Task instructions: Would you return the records below character for character, without any images?

*** Begin section ***

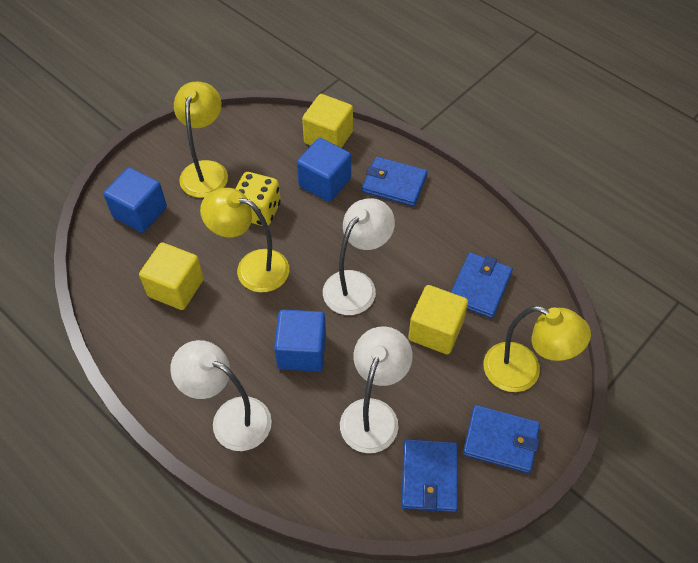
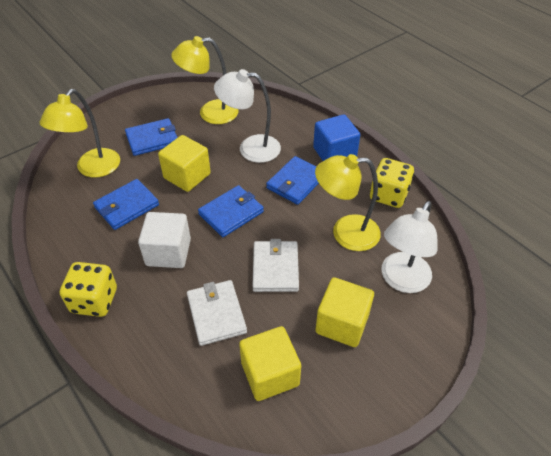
blue cube: 3 -> 1
white cube: 0 -> 1
white lamp: 3 -> 2
white wallet: 0 -> 2
yellow dice: 1 -> 2

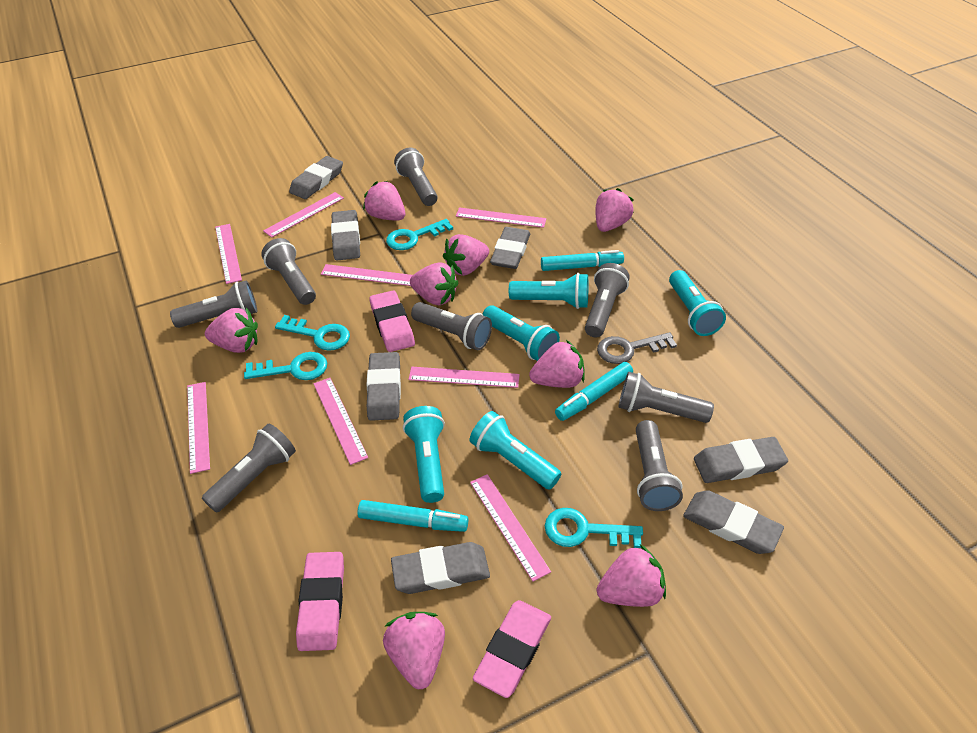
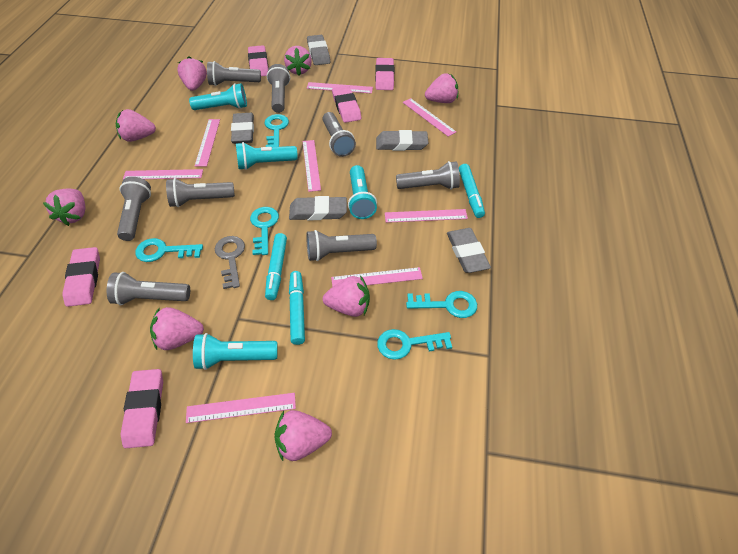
grey eraser: 7 -> 5
pink eraser: 3 -> 5
turquoise flashlight: 5 -> 4
turquoise key: 4 -> 5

*** End section ***

The completed task:
blue cube: 3 -> 1
white cube: 0 -> 1
white lamp: 3 -> 2
white wallet: 0 -> 2
yellow dice: 1 -> 2

grey eraser: 7 -> 5
pink eraser: 3 -> 5
turquoise flashlight: 5 -> 4
turquoise key: 4 -> 5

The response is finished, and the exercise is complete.